Extracted data entries:
# # # # #

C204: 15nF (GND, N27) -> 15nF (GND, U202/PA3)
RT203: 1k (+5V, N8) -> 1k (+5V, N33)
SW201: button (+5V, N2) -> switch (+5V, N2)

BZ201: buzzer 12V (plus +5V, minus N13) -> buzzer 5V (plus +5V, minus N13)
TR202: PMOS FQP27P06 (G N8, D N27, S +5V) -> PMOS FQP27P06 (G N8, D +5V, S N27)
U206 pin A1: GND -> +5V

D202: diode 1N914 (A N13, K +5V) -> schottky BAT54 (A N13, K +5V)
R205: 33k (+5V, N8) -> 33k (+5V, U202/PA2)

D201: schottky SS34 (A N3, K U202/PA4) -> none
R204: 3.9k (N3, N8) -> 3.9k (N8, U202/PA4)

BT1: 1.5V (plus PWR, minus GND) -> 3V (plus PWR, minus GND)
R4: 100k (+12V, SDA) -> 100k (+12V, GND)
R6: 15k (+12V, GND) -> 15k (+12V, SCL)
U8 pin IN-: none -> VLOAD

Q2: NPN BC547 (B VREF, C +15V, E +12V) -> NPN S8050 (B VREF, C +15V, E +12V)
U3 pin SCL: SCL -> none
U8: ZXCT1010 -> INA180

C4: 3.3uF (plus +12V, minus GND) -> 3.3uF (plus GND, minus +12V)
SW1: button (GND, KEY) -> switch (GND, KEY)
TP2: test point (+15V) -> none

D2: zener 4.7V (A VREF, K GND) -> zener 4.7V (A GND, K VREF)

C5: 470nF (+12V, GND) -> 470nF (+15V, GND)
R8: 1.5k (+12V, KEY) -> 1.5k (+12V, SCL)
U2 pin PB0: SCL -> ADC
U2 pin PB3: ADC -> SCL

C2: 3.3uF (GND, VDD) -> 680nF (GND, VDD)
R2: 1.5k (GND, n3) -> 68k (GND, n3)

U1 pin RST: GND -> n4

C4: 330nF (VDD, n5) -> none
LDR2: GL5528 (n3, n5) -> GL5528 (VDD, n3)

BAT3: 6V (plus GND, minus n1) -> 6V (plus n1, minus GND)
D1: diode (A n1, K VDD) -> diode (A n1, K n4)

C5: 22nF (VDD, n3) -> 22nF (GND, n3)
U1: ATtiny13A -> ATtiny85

# # # # #

WORK ORDER: Each line, starting with the one containing "TR202: PMOS FQP27P06" and ending with the last line of the records above, should be reproduced exactly.

FINAL ANSWER:
TR202: PMOS FQP27P06 (G N8, D N27, S +5V) -> PMOS FQP27P06 (G N8, D +5V, S N27)
U206 pin A1: GND -> +5V

D202: diode 1N914 (A N13, K +5V) -> schottky BAT54 (A N13, K +5V)
R205: 33k (+5V, N8) -> 33k (+5V, U202/PA2)

D201: schottky SS34 (A N3, K U202/PA4) -> none
R204: 3.9k (N3, N8) -> 3.9k (N8, U202/PA4)

BT1: 1.5V (plus PWR, minus GND) -> 3V (plus PWR, minus GND)
R4: 100k (+12V, SDA) -> 100k (+12V, GND)
R6: 15k (+12V, GND) -> 15k (+12V, SCL)
U8 pin IN-: none -> VLOAD

Q2: NPN BC547 (B VREF, C +15V, E +12V) -> NPN S8050 (B VREF, C +15V, E +12V)
U3 pin SCL: SCL -> none
U8: ZXCT1010 -> INA180

C4: 3.3uF (plus +12V, minus GND) -> 3.3uF (plus GND, minus +12V)
SW1: button (GND, KEY) -> switch (GND, KEY)
TP2: test point (+15V) -> none

D2: zener 4.7V (A VREF, K GND) -> zener 4.7V (A GND, K VREF)

C5: 470nF (+12V, GND) -> 470nF (+15V, GND)
R8: 1.5k (+12V, KEY) -> 1.5k (+12V, SCL)
U2 pin PB0: SCL -> ADC
U2 pin PB3: ADC -> SCL

C2: 3.3uF (GND, VDD) -> 680nF (GND, VDD)
R2: 1.5k (GND, n3) -> 68k (GND, n3)

U1 pin RST: GND -> n4

C4: 330nF (VDD, n5) -> none
LDR2: GL5528 (n3, n5) -> GL5528 (VDD, n3)

BAT3: 6V (plus GND, minus n1) -> 6V (plus n1, minus GND)
D1: diode (A n1, K VDD) -> diode (A n1, K n4)

C5: 22nF (VDD, n3) -> 22nF (GND, n3)
U1: ATtiny13A -> ATtiny85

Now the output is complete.